Data entries
-- begin --
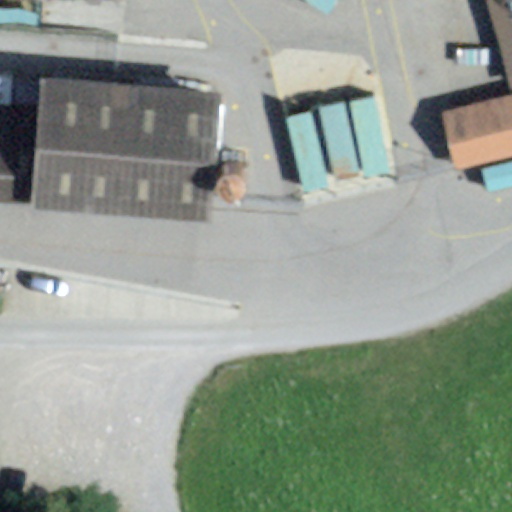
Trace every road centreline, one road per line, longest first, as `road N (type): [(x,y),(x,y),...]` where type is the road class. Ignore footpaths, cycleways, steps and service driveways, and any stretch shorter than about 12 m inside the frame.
road 1 (unclassified): [(0,335),(304,312),(406,294),(511,247)]
road 2 (track): [(124,327),(150,511)]
road 3 (track): [(0,405),(27,335),(7,252),(0,250)]
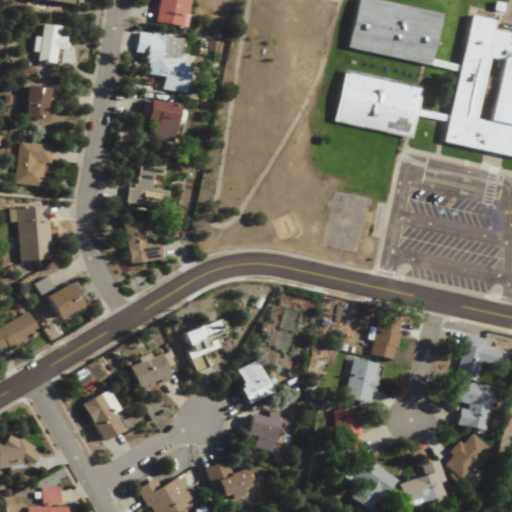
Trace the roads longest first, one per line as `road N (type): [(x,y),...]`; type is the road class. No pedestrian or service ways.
road 1 (residential): [(511,314),(282,265),(228,263),(177,283),(0,394)]
road 2 (residential): [(511,301),(505,178),(404,153),(375,286)]
road 3 (residential): [(124,315),(92,256),(86,207),(116,0)]
road 4 (residential): [(33,375),(109,511)]
road 5 (residential): [(91,479),(198,423)]
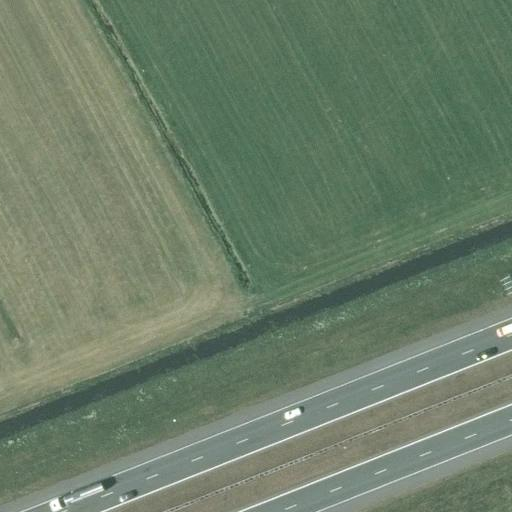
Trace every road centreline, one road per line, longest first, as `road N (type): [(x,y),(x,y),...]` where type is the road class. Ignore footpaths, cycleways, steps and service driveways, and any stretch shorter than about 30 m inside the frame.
road 1 (motorway): [(511,334),(62,511)]
road 2 (motorway): [(281,511),(511,421)]
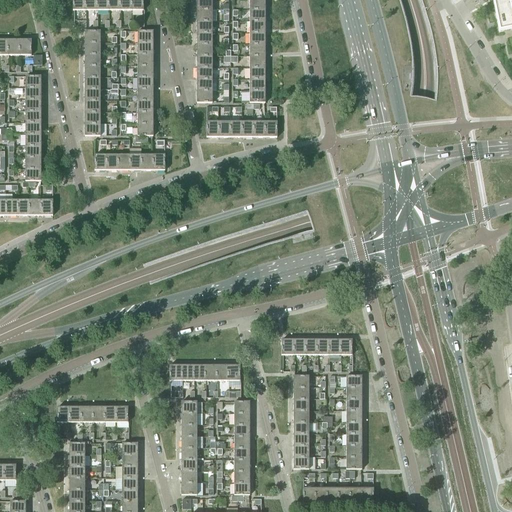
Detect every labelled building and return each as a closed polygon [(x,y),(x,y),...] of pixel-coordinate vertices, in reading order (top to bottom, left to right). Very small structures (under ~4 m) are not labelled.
-- end --
Exercise goal: Pull every line of text from the data above and reproduce each one word for word. Leave the pictures out.

Result below:
Trace every road centreline, one road per line, longest first, as `road N (type): [(x,y),(x,y),...]` where type is the road class. Ignore footpaths, cycleways, steps and service driveways, and any stretch shorter than about 12 m inside the frame.
road 1 (unclassified): [(0,335),(304,312),(406,294),(511,247)]
road 2 (track): [(124,327),(150,511)]
road 3 (track): [(0,405),(27,335),(7,252),(0,250)]
Trace the roads longest first, one per line as `road N (type): [(x,y),...]`; type is the road class. No pedestrian or service ways.
road 1 (residential): [(511,314),(282,265),(228,263),(177,283),(0,394)]
road 2 (residential): [(511,301),(505,178),(404,153),(375,286)]
road 3 (residential): [(124,315),(92,256),(86,207),(116,0)]
road 4 (residential): [(33,375),(109,511)]
road 5 (residential): [(91,479),(198,423)]
Trace every road centreline, one road per line, longest first, as `road N (type): [(x,y),(x,y),...]` where type is the road class. Ignore footpaths, cycleways, steps and service driveways, and any stretch shorter than about 30 m inside the frame.
road 1 (motorway): [(511,334),(62,511)]
road 2 (motorway): [(281,511),(511,421)]
Detect every labelled building and return each as a closed polygon [(x,y),(x,y),...] of pixel-coordinate vertices, in reading order (top to bottom, left to right). Very small structures (under ~4 m) are not labelled.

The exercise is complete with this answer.